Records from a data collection
⁂

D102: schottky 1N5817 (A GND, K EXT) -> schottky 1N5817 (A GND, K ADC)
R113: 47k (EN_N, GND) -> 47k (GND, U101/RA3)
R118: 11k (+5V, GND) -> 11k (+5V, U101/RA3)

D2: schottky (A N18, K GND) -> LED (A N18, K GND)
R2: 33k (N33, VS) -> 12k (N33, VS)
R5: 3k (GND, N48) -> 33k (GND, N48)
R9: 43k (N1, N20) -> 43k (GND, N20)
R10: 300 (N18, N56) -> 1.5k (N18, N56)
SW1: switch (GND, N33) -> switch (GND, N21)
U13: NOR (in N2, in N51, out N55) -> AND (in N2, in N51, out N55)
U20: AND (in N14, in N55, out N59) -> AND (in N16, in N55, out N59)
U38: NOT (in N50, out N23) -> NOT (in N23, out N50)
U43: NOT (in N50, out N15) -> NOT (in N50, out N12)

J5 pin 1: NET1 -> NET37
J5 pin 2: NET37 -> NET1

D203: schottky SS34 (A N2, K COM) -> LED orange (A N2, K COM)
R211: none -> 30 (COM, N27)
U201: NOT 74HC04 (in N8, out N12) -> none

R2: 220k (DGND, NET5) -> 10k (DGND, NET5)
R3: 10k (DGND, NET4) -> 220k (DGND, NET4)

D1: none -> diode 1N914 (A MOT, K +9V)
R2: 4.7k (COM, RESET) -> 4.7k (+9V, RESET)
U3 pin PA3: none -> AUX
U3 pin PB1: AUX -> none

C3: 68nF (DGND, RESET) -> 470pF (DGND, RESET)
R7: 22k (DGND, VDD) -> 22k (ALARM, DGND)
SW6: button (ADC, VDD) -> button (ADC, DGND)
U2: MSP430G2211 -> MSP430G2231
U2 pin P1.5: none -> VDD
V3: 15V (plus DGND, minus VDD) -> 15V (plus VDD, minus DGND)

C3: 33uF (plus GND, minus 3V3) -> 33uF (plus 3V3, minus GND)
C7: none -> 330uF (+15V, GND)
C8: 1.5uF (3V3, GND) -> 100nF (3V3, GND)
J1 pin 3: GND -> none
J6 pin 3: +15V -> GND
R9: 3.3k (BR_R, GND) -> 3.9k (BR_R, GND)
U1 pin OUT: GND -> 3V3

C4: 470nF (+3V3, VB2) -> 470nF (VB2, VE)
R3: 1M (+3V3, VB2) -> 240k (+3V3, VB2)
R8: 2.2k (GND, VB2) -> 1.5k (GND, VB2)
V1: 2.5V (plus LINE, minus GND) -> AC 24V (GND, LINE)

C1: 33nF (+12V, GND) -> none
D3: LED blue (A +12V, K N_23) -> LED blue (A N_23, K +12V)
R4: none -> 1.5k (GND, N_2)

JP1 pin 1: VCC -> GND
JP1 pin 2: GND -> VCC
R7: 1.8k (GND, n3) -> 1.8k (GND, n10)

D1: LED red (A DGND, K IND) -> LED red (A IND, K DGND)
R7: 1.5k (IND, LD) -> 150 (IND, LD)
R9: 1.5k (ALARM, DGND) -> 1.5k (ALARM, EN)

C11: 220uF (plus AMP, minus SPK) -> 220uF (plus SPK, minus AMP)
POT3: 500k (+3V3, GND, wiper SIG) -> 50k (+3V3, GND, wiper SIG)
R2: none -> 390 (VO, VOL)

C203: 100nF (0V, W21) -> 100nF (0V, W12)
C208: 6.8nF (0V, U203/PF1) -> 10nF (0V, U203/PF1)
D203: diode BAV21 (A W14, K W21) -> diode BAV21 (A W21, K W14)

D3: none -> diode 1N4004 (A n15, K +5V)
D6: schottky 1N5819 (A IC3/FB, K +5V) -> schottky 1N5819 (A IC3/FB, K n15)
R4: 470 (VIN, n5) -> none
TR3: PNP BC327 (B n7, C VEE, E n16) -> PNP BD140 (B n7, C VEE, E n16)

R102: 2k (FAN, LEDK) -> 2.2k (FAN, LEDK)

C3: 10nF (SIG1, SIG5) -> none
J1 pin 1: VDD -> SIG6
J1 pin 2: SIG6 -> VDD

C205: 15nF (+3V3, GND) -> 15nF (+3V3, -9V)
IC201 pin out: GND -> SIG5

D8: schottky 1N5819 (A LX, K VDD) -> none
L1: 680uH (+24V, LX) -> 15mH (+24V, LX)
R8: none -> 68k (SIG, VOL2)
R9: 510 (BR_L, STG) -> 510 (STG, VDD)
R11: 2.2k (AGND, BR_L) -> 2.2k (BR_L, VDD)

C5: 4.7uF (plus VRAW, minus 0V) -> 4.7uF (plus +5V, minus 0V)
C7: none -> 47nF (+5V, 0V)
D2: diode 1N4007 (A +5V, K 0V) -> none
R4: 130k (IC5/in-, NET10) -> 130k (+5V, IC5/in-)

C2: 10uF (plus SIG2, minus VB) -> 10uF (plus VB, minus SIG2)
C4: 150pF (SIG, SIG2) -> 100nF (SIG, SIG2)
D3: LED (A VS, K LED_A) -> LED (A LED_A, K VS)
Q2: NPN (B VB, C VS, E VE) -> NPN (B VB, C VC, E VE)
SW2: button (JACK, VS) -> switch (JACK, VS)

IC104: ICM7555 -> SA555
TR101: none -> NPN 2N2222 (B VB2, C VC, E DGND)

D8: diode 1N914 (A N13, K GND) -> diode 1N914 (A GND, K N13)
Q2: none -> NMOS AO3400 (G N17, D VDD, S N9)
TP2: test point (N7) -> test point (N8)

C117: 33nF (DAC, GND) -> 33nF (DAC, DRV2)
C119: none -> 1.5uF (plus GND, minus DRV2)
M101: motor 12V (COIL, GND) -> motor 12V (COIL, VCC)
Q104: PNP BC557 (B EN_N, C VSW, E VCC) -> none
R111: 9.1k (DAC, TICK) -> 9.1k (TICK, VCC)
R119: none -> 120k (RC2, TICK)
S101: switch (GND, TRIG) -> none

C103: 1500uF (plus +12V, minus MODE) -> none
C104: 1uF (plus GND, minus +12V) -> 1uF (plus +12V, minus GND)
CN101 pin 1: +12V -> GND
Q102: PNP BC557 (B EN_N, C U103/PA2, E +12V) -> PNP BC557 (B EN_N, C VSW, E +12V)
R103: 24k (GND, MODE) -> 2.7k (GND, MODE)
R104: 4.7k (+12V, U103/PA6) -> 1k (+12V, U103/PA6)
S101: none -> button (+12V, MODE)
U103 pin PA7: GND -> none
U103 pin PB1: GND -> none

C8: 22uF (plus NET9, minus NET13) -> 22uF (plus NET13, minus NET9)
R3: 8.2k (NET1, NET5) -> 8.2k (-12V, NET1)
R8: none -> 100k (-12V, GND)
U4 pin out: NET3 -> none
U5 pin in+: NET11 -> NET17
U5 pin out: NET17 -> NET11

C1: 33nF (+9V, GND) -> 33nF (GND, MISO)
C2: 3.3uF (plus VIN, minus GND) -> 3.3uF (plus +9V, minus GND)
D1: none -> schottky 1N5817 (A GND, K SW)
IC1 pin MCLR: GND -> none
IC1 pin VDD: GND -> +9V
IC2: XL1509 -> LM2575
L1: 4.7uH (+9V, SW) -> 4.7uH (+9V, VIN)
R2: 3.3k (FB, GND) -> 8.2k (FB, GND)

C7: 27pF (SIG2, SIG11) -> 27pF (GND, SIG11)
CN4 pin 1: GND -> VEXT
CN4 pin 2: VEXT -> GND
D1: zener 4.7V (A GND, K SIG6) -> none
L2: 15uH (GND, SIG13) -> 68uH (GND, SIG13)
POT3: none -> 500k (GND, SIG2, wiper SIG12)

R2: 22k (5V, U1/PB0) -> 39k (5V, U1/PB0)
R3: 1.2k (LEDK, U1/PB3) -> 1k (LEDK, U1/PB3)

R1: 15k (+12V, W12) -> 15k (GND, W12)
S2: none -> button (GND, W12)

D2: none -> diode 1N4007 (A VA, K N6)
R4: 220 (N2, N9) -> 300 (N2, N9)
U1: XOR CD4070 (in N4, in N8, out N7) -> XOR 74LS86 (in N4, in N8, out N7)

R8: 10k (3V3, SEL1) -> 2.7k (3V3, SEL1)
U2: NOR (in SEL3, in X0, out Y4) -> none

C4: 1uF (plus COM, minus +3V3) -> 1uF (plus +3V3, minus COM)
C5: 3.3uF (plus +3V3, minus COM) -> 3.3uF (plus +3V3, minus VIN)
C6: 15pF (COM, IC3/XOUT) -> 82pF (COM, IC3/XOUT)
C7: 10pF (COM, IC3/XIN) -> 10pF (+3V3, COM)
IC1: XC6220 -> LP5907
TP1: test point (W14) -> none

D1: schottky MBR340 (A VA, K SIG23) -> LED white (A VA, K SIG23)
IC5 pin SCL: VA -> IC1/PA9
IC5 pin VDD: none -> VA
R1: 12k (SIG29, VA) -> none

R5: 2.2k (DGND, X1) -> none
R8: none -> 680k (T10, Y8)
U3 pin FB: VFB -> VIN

⁂

Above are the entries. Quote exactly the lines from the one bearing "C11: 220uF (plus" through the one bearing "Q102: PNP BC557".

* _Response box_:
C11: 220uF (plus AMP, minus SPK) -> 220uF (plus SPK, minus AMP)
POT3: 500k (+3V3, GND, wiper SIG) -> 50k (+3V3, GND, wiper SIG)
R2: none -> 390 (VO, VOL)

C203: 100nF (0V, W21) -> 100nF (0V, W12)
C208: 6.8nF (0V, U203/PF1) -> 10nF (0V, U203/PF1)
D203: diode BAV21 (A W14, K W21) -> diode BAV21 (A W21, K W14)

D3: none -> diode 1N4004 (A n15, K +5V)
D6: schottky 1N5819 (A IC3/FB, K +5V) -> schottky 1N5819 (A IC3/FB, K n15)
R4: 470 (VIN, n5) -> none
TR3: PNP BC327 (B n7, C VEE, E n16) -> PNP BD140 (B n7, C VEE, E n16)

R102: 2k (FAN, LEDK) -> 2.2k (FAN, LEDK)

C3: 10nF (SIG1, SIG5) -> none
J1 pin 1: VDD -> SIG6
J1 pin 2: SIG6 -> VDD

C205: 15nF (+3V3, GND) -> 15nF (+3V3, -9V)
IC201 pin out: GND -> SIG5

D8: schottky 1N5819 (A LX, K VDD) -> none
L1: 680uH (+24V, LX) -> 15mH (+24V, LX)
R8: none -> 68k (SIG, VOL2)
R9: 510 (BR_L, STG) -> 510 (STG, VDD)
R11: 2.2k (AGND, BR_L) -> 2.2k (BR_L, VDD)

C5: 4.7uF (plus VRAW, minus 0V) -> 4.7uF (plus +5V, minus 0V)
C7: none -> 47nF (+5V, 0V)
D2: diode 1N4007 (A +5V, K 0V) -> none
R4: 130k (IC5/in-, NET10) -> 130k (+5V, IC5/in-)

C2: 10uF (plus SIG2, minus VB) -> 10uF (plus VB, minus SIG2)
C4: 150pF (SIG, SIG2) -> 100nF (SIG, SIG2)
D3: LED (A VS, K LED_A) -> LED (A LED_A, K VS)
Q2: NPN (B VB, C VS, E VE) -> NPN (B VB, C VC, E VE)
SW2: button (JACK, VS) -> switch (JACK, VS)

IC104: ICM7555 -> SA555
TR101: none -> NPN 2N2222 (B VB2, C VC, E DGND)

D8: diode 1N914 (A N13, K GND) -> diode 1N914 (A GND, K N13)
Q2: none -> NMOS AO3400 (G N17, D VDD, S N9)
TP2: test point (N7) -> test point (N8)

C117: 33nF (DAC, GND) -> 33nF (DAC, DRV2)
C119: none -> 1.5uF (plus GND, minus DRV2)
M101: motor 12V (COIL, GND) -> motor 12V (COIL, VCC)
Q104: PNP BC557 (B EN_N, C VSW, E VCC) -> none
R111: 9.1k (DAC, TICK) -> 9.1k (TICK, VCC)
R119: none -> 120k (RC2, TICK)
S101: switch (GND, TRIG) -> none

C103: 1500uF (plus +12V, minus MODE) -> none
C104: 1uF (plus GND, minus +12V) -> 1uF (plus +12V, minus GND)
CN101 pin 1: +12V -> GND
Q102: PNP BC557 (B EN_N, C U103/PA2, E +12V) -> PNP BC557 (B EN_N, C VSW, E +12V)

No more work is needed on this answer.